> _ACTIVITY_: Please say how many lines of the listing hold "orange", with no other words in the answer.

══ DATASET EXCERPT

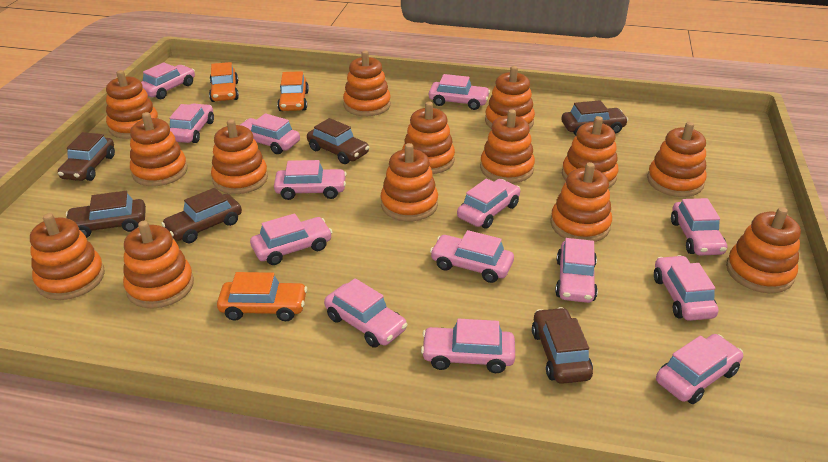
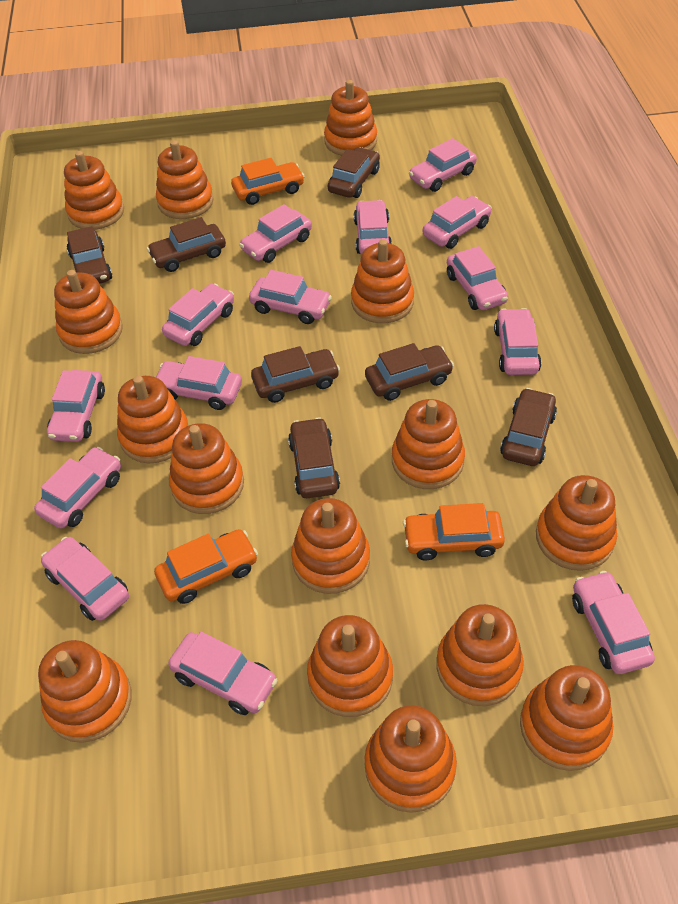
brown car: 6 -> 7
orange stacking toy: 14 -> 15

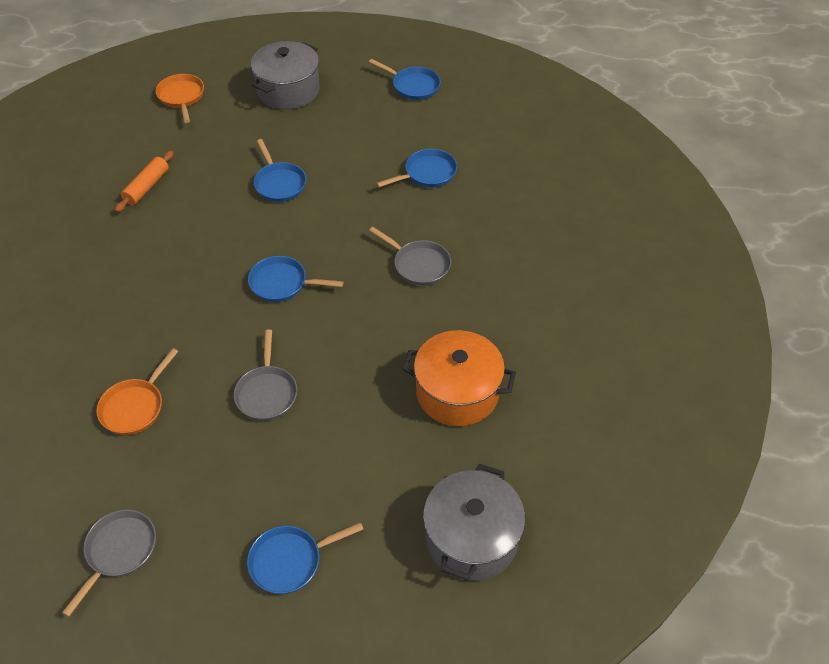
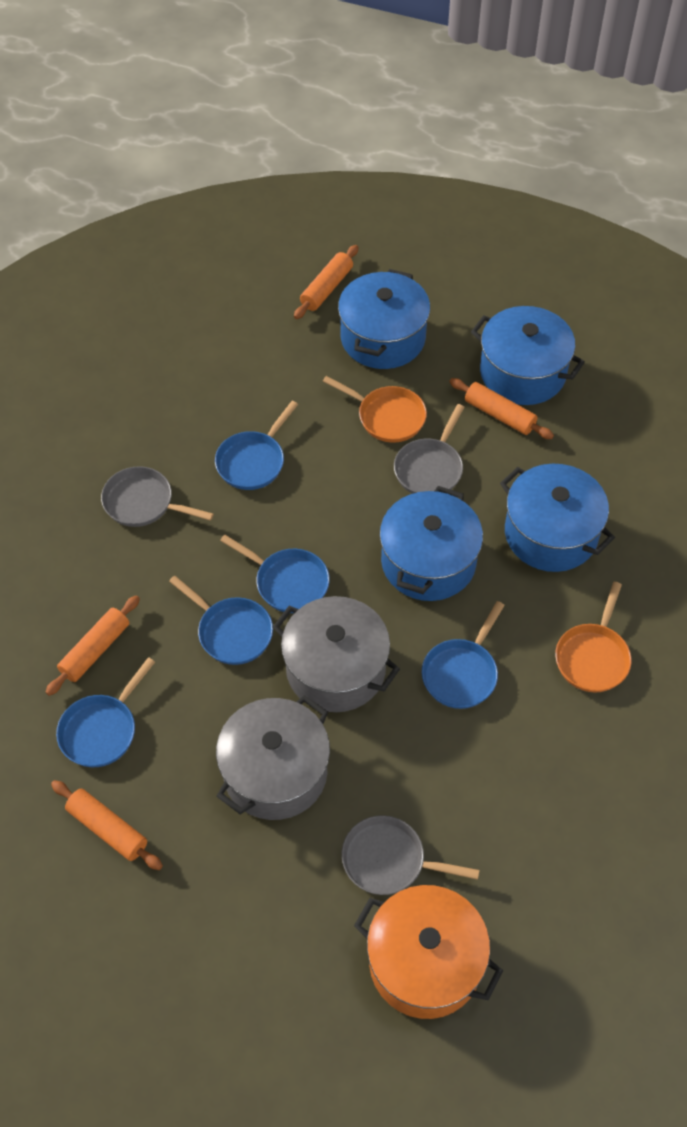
blue pot: 0 -> 4
orange rolling pin: 1 -> 4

════

> _RESPONSE TO THE EXERCISE_: 2